**Exercise goal**: Leaving every picture out, repeat all of the entries below exactly.

Before-and-after object lists:

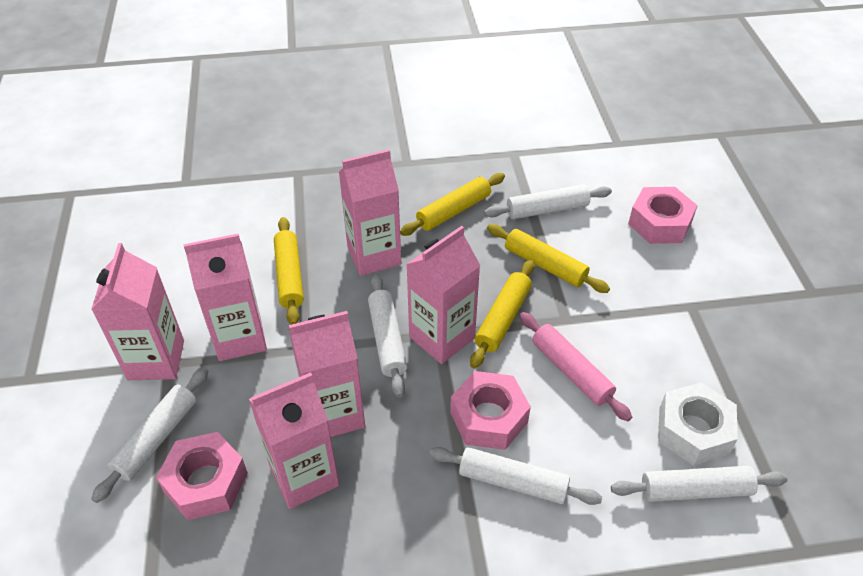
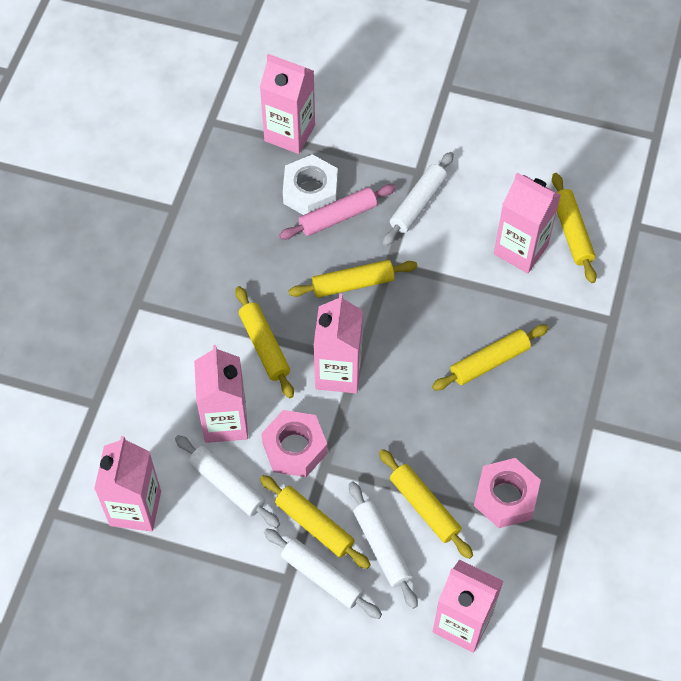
pink nut: 3 -> 2
white rolling pin: 5 -> 4
yellow rolling pin: 4 -> 6

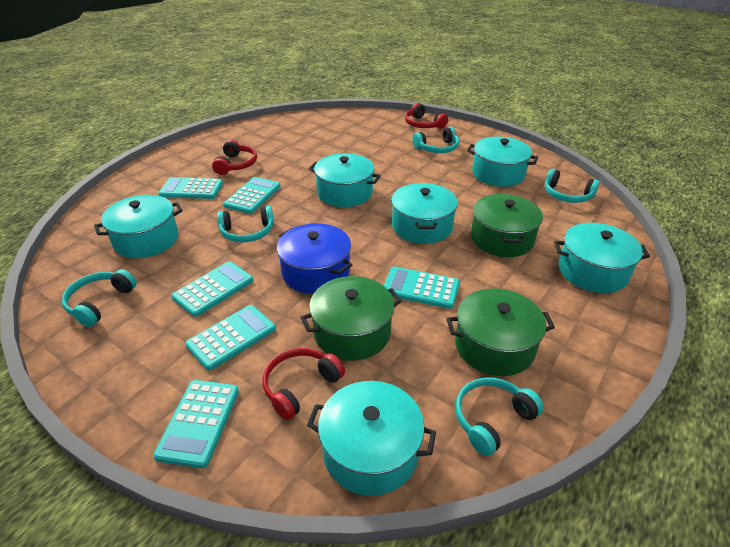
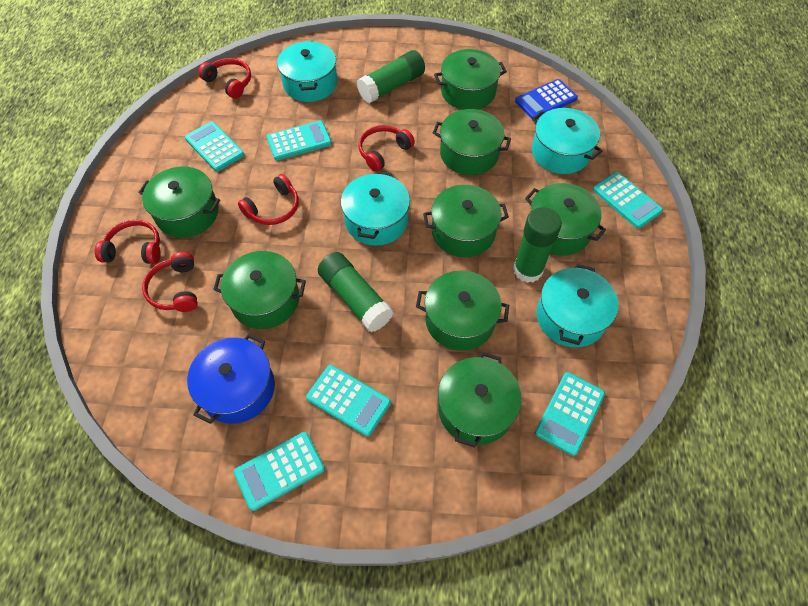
blue calculator: 0 -> 1
green glue stick: 0 -> 3
green pot: 3 -> 8
red headphones: 3 -> 5
turquoise headphones: 5 -> 0
turquoise pot: 6 -> 4

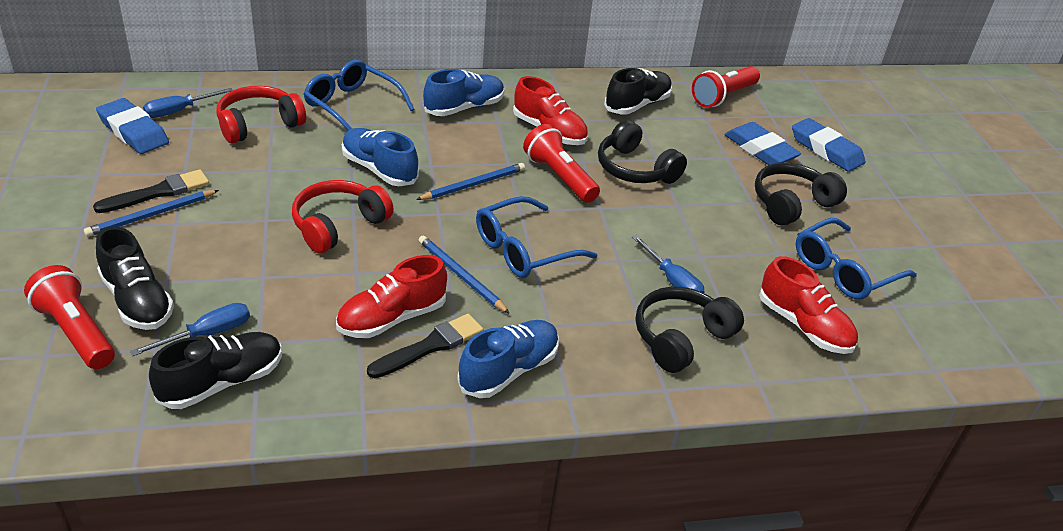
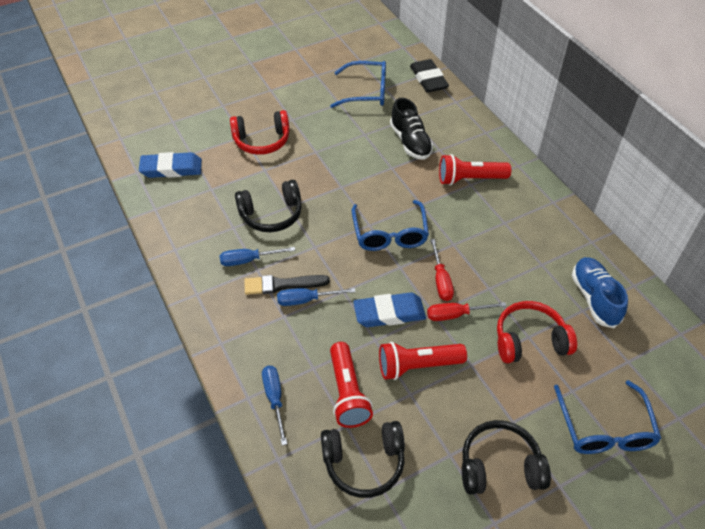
black brush: 2 -> 1
black eraser: 0 -> 1
black shoe: 3 -> 1
blue eraser: 3 -> 2
blue pencil: 3 -> 0
blue shoe: 3 -> 1
red screwdriver: 0 -> 2
red shoe: 3 -> 0

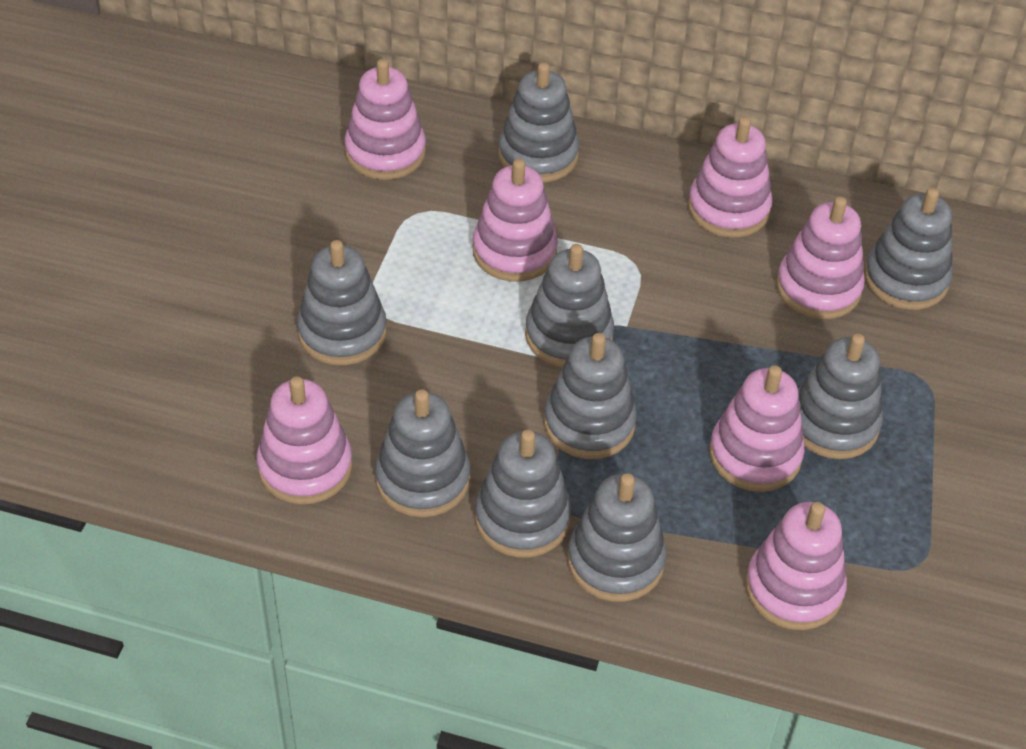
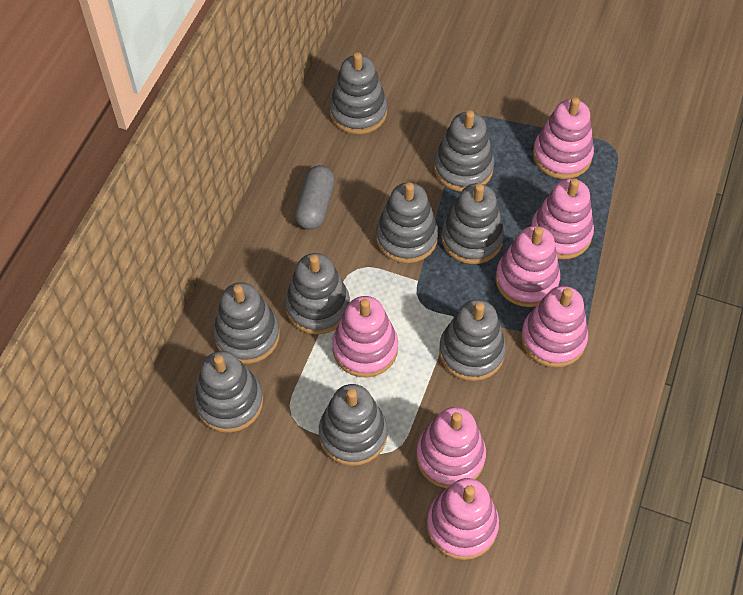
grey capsule: 0 -> 1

**Solution to this exercise**:
pink nut: 3 -> 2
white rolling pin: 5 -> 4
yellow rolling pin: 4 -> 6

blue calculator: 0 -> 1
green glue stick: 0 -> 3
green pot: 3 -> 8
red headphones: 3 -> 5
turquoise headphones: 5 -> 0
turquoise pot: 6 -> 4

black brush: 2 -> 1
black eraser: 0 -> 1
black shoe: 3 -> 1
blue eraser: 3 -> 2
blue pencil: 3 -> 0
blue shoe: 3 -> 1
red screwdriver: 0 -> 2
red shoe: 3 -> 0

grey capsule: 0 -> 1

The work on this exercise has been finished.